#### [Task prompt]
Line by line, the data below should be set down unchanged, with images excluded.

#### [Data segment]
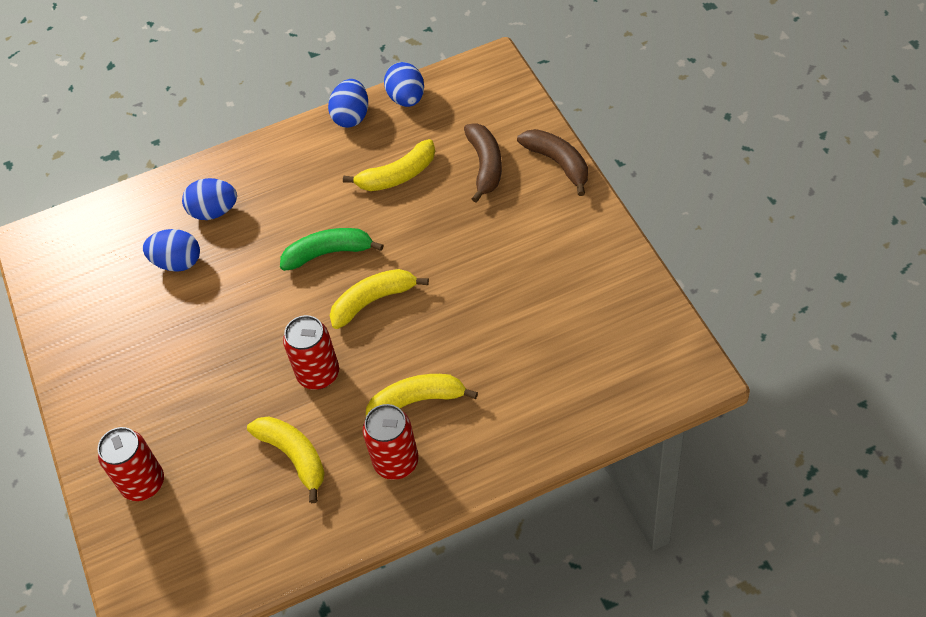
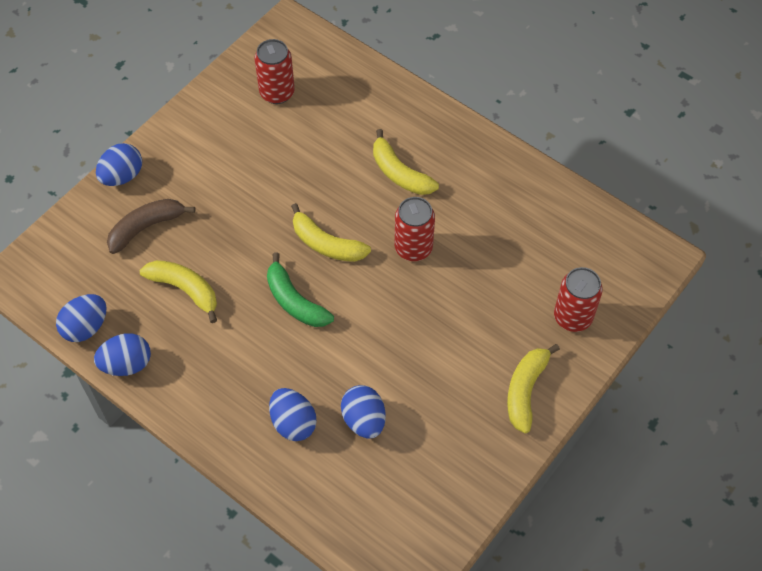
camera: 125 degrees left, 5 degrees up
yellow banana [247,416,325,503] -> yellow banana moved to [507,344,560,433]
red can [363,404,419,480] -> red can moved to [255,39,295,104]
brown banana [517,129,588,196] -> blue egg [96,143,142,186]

#### [Solution to this exercise]
camera: 125 degrees left, 5 degrees up
yellow banana [247,416,325,503] -> yellow banana moved to [507,344,560,433]
red can [363,404,419,480] -> red can moved to [255,39,295,104]
brown banana [517,129,588,196] -> blue egg [96,143,142,186]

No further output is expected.